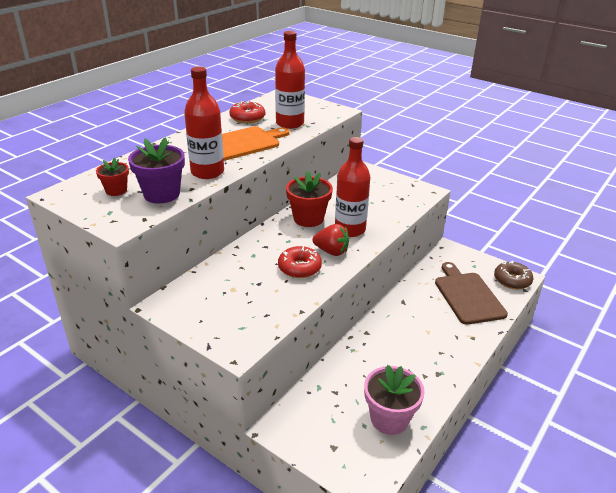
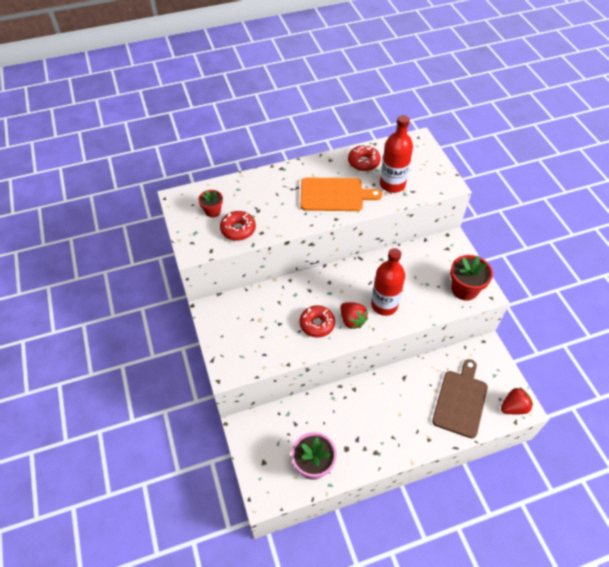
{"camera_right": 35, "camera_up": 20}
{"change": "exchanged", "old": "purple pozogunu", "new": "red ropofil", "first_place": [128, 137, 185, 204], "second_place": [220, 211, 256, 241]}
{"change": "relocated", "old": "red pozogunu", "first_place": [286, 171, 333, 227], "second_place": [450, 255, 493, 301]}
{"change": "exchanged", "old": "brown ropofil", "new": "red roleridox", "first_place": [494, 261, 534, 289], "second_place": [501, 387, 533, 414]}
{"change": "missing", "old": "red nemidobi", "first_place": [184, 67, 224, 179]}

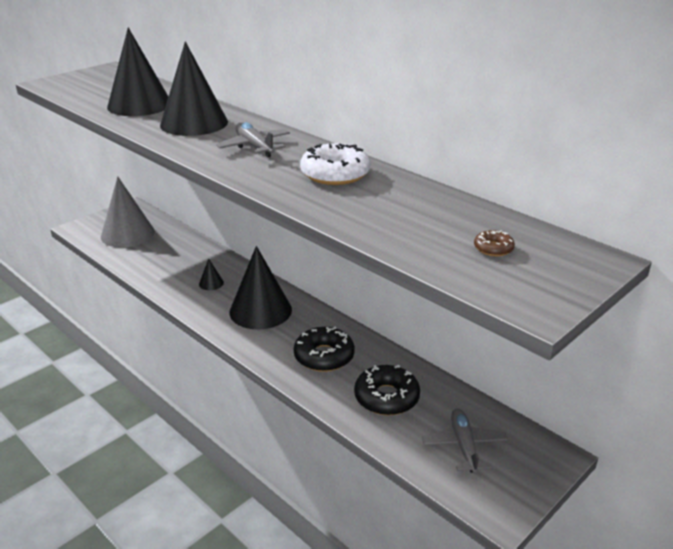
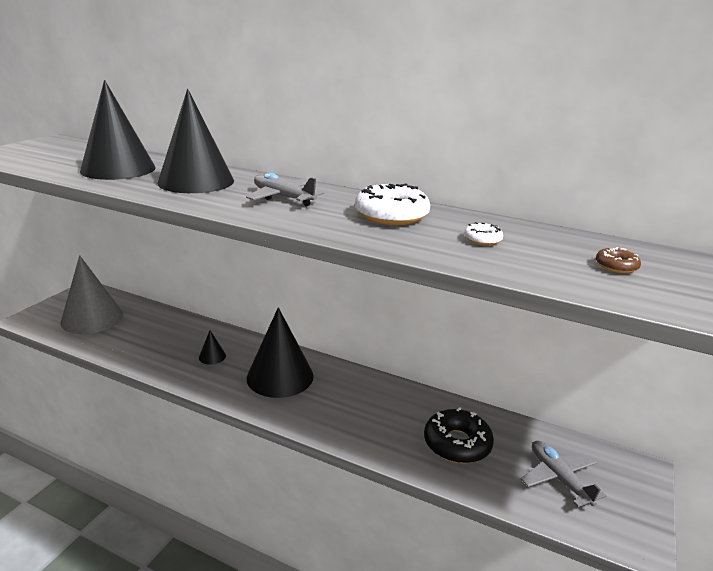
{"camera_right": -20, "camera_up": -5}
{"change": "appeared", "new": "white ropofil", "second_place": [464, 222, 503, 245]}
{"change": "missing", "old": "black ropofil", "first_place": [294, 327, 355, 372]}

[ASSIGNMENT]
Word for word, restate the material above; do not carry over the pictures.

[SOLUTION BELOW]
{"camera_right": 35, "camera_up": 20}
{"change": "exchanged", "old": "purple pozogunu", "new": "red ropofil", "first_place": [128, 137, 185, 204], "second_place": [220, 211, 256, 241]}
{"change": "relocated", "old": "red pozogunu", "first_place": [286, 171, 333, 227], "second_place": [450, 255, 493, 301]}
{"change": "exchanged", "old": "brown ropofil", "new": "red roleridox", "first_place": [494, 261, 534, 289], "second_place": [501, 387, 533, 414]}
{"change": "missing", "old": "red nemidobi", "first_place": [184, 67, 224, 179]}

{"camera_right": -20, "camera_up": -5}
{"change": "appeared", "new": "white ropofil", "second_place": [464, 222, 503, 245]}
{"change": "missing", "old": "black ropofil", "first_place": [294, 327, 355, 372]}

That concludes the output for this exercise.